Object state change records:

* * * * *

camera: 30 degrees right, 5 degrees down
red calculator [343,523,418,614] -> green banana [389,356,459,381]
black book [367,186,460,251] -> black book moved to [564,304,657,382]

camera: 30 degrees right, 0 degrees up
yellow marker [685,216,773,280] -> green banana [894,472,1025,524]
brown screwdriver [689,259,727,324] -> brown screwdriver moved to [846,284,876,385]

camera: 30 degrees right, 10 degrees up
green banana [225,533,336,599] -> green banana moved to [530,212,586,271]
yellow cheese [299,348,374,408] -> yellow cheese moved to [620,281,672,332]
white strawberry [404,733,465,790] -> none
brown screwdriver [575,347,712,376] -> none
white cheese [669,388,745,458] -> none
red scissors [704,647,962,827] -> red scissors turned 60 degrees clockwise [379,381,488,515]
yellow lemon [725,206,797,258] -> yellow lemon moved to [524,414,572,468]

* * * * *

## ASSIGNMENT
Starting with the line that contains "white strawberry [404,733,465,790] -> none", return each line through the last one of the data above, exactly as written and nothing more.

## TASK OUTPUT
white strawberry [404,733,465,790] -> none
brown screwdriver [575,347,712,376] -> none
white cheese [669,388,745,458] -> none
red scissors [704,647,962,827] -> red scissors turned 60 degrees clockwise [379,381,488,515]
yellow lemon [725,206,797,258] -> yellow lemon moved to [524,414,572,468]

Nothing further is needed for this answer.